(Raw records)
>>>>
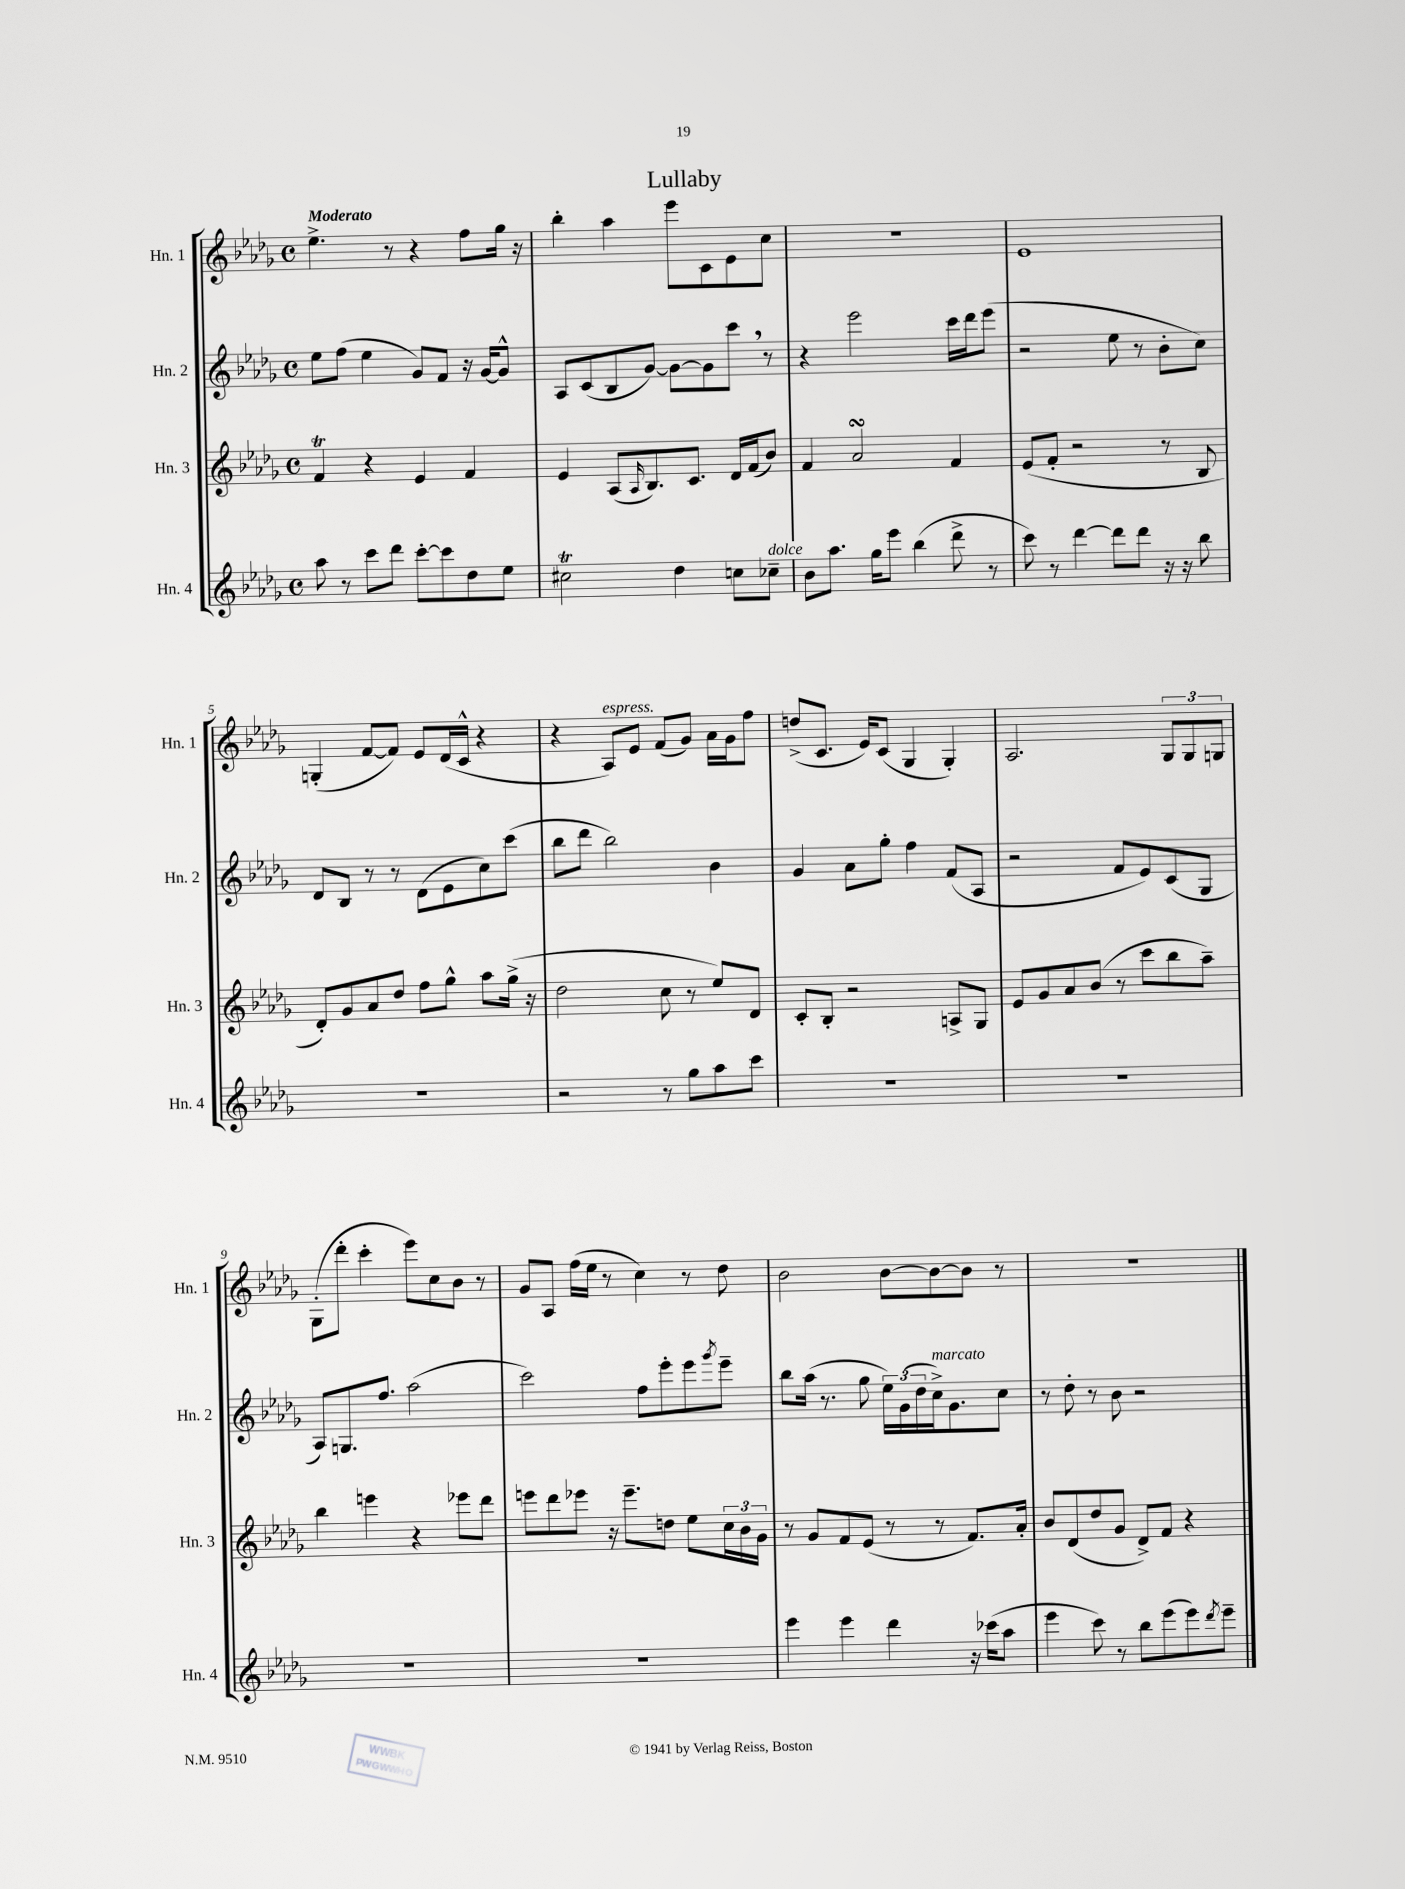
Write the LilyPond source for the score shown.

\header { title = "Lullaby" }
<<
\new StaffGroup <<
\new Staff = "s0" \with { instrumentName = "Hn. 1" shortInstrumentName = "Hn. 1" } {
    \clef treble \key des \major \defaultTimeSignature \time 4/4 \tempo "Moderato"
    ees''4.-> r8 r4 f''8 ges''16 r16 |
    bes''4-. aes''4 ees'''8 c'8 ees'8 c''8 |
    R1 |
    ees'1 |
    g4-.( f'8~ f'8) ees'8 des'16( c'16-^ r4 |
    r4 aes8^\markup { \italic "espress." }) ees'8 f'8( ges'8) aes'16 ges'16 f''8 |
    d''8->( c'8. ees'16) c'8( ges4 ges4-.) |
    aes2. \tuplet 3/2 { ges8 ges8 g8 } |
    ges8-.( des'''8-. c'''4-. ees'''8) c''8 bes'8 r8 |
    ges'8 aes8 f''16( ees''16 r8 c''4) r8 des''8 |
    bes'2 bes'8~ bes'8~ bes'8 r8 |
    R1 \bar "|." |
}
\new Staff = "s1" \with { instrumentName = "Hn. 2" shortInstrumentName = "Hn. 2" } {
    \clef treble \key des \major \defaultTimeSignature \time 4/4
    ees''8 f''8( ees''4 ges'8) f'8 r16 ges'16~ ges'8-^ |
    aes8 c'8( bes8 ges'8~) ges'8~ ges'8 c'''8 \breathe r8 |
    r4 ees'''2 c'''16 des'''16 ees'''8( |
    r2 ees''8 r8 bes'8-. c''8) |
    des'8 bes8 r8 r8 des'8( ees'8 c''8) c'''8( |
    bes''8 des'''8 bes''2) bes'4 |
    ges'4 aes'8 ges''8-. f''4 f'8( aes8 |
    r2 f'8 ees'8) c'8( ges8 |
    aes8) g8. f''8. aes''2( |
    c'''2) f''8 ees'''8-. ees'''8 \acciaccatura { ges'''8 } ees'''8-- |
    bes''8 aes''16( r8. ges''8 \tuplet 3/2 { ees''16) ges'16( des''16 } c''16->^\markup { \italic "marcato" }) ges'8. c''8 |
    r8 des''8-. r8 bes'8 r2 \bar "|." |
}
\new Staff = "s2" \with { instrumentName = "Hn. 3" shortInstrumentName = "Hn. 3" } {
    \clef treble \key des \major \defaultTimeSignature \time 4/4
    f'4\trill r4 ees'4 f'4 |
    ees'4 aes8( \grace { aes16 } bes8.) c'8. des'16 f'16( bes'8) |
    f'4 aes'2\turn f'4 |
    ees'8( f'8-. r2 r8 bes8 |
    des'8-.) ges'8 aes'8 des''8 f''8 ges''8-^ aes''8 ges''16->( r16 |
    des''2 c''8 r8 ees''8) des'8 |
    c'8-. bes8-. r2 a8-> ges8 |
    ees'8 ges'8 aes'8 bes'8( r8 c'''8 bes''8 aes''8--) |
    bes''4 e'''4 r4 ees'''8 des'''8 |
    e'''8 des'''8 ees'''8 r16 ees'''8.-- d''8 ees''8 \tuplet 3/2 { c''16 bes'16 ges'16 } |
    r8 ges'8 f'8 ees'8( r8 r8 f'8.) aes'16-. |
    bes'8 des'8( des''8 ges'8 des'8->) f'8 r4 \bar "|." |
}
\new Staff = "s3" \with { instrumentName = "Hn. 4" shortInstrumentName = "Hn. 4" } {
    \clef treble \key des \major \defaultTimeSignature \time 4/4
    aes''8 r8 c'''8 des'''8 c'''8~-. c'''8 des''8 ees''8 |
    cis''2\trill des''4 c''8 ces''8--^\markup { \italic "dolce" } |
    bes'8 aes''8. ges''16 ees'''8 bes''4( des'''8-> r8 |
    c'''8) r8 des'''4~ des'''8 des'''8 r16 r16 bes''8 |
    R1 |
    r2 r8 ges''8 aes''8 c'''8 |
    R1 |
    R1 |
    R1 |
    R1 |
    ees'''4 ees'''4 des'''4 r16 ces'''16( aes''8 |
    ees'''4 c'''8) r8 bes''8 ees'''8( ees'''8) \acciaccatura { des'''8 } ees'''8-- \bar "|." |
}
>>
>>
<<<<
Tally the lines in the items above that contain the string "markup" and report only the count.

- **Exercise result**: 3